* **SUPPLIED RECORDS**

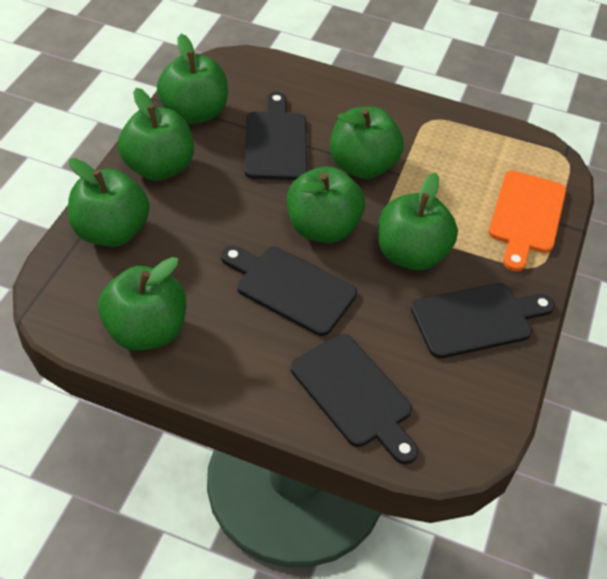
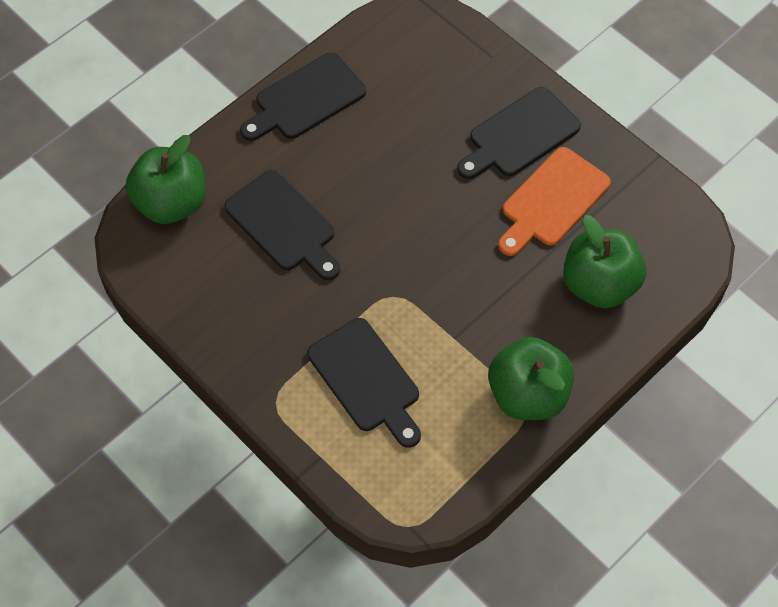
green apple: 7 -> 3

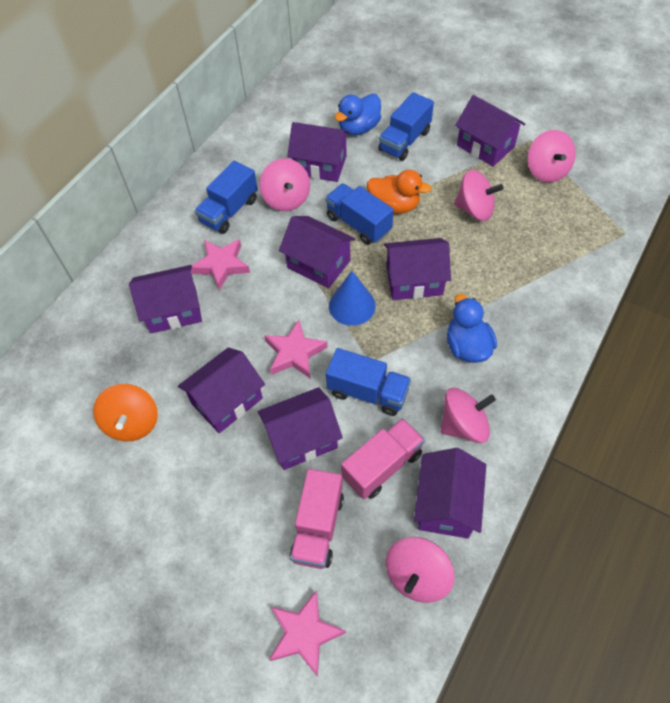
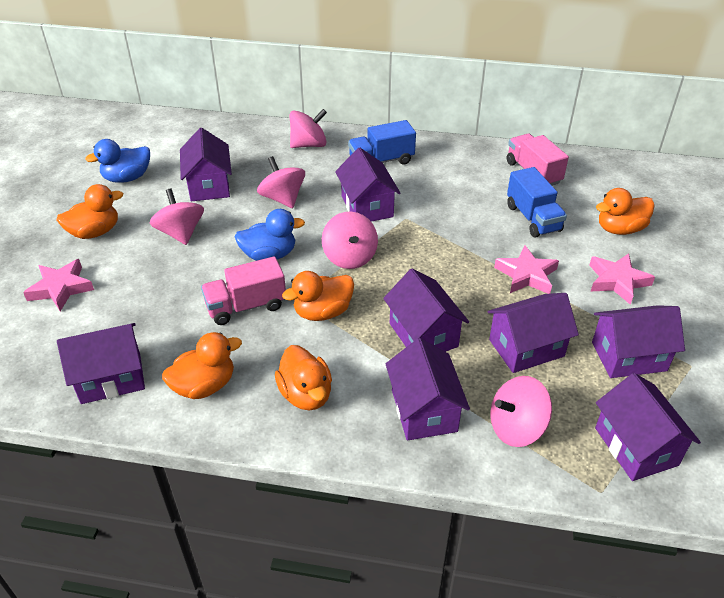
blue cone: 1 -> 0
blue truck: 4 -> 2
orange duck: 1 -> 5
orange spinning top: 1 -> 0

* **WHAT TO PRODUCE**
Set out exactly the run of lines that begins at the line holding "blue truck: 4 -> 2" and ends at the last line of the data.

* **ANSWER TO THE EXERCISE**
blue truck: 4 -> 2
orange duck: 1 -> 5
orange spinning top: 1 -> 0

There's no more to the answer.